DATA EXCERPT:
+ + + + + + +

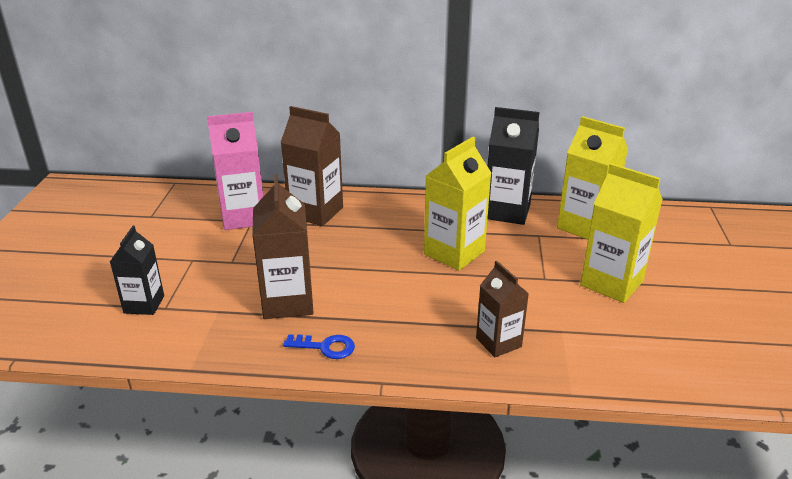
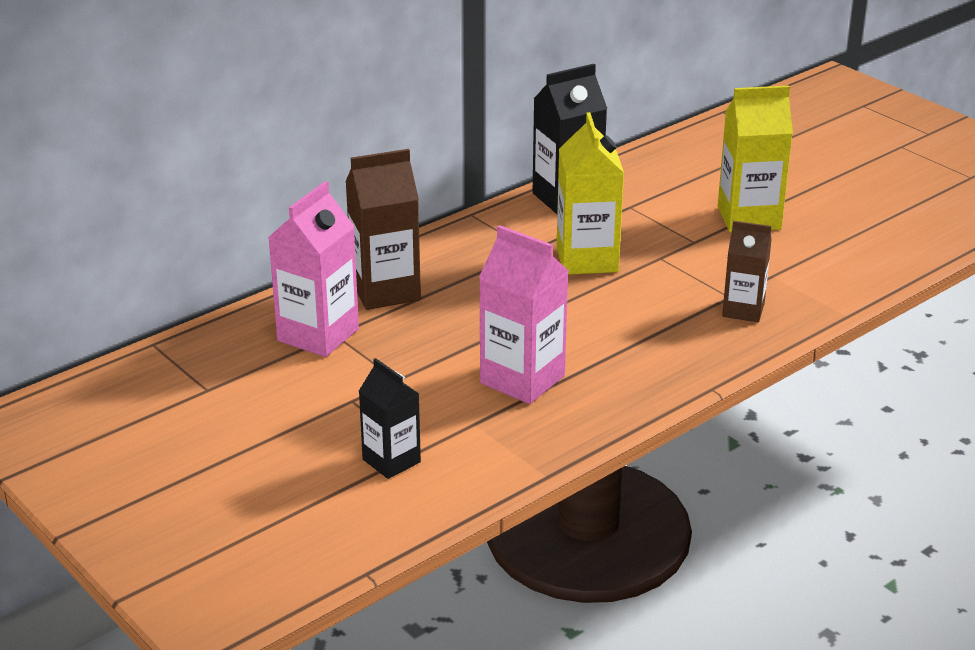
camera: 45 degrees left, 0 degrees up
(288, 302) = (522, 379): brown carton -> pink carton
(325, 347) = (623, 392): blue key -> none
(585, 226) = (654, 179): yellow carton -> none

+ + + + + + +

Copy out all lines above that include the string "none".

(325, 347) = (623, 392): blue key -> none
(585, 226) = (654, 179): yellow carton -> none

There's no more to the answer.